For the word "VEXT", state how many lines below contain it. Give no other text.

*** Supplied records ***

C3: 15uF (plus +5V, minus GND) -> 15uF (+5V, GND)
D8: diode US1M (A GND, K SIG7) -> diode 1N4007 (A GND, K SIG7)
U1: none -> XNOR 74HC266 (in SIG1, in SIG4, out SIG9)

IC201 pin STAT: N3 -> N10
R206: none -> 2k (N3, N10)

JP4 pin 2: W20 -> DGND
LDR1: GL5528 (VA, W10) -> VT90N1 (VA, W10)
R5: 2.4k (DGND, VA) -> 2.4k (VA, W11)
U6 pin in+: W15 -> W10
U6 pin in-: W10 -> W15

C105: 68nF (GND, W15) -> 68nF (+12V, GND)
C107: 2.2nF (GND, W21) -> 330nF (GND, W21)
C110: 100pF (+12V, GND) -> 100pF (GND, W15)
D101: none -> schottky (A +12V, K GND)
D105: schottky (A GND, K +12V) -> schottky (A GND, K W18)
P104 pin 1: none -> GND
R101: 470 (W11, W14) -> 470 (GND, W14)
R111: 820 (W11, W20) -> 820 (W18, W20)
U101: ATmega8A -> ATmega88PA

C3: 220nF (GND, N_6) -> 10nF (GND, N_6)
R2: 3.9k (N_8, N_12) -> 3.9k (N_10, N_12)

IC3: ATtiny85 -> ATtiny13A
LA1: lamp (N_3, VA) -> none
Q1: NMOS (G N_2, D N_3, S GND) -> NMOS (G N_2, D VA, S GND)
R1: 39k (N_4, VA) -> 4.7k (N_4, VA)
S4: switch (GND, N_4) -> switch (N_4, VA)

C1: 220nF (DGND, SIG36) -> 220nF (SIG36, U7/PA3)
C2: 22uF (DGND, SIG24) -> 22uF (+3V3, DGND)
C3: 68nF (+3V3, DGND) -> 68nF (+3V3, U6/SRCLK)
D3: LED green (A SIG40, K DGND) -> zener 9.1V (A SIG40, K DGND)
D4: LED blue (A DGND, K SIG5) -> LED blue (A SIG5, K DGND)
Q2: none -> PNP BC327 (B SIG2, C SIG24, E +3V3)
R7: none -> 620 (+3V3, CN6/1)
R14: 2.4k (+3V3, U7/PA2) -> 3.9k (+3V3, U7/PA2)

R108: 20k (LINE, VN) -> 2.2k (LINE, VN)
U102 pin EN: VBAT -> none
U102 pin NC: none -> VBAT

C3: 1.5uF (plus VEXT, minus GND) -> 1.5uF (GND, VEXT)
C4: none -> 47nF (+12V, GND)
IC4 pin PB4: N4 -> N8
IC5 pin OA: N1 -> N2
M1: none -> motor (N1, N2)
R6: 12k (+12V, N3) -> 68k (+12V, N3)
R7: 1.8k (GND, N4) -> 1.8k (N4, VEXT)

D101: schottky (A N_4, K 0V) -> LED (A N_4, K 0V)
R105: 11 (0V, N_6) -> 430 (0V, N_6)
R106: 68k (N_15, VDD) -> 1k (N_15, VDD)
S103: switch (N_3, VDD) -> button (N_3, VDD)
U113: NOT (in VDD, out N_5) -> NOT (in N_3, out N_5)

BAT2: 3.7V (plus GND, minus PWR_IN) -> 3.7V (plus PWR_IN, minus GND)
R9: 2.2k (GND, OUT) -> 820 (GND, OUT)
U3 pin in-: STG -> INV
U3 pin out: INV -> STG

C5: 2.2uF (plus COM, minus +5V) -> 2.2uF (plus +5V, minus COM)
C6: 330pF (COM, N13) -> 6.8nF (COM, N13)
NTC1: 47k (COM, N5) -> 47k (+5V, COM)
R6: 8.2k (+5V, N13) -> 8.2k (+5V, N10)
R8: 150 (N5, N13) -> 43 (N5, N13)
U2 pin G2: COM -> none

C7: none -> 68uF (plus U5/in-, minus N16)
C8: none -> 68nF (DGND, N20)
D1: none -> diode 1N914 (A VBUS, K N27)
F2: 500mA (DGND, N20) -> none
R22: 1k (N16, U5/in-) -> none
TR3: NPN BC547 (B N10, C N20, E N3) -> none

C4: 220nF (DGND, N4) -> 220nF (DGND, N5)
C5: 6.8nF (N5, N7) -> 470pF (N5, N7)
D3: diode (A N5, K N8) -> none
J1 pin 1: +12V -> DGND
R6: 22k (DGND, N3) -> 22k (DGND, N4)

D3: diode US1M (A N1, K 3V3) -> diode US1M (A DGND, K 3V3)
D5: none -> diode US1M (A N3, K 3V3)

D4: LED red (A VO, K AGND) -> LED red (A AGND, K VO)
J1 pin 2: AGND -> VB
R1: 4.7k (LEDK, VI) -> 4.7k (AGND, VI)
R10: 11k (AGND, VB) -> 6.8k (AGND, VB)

***

Exercise response
2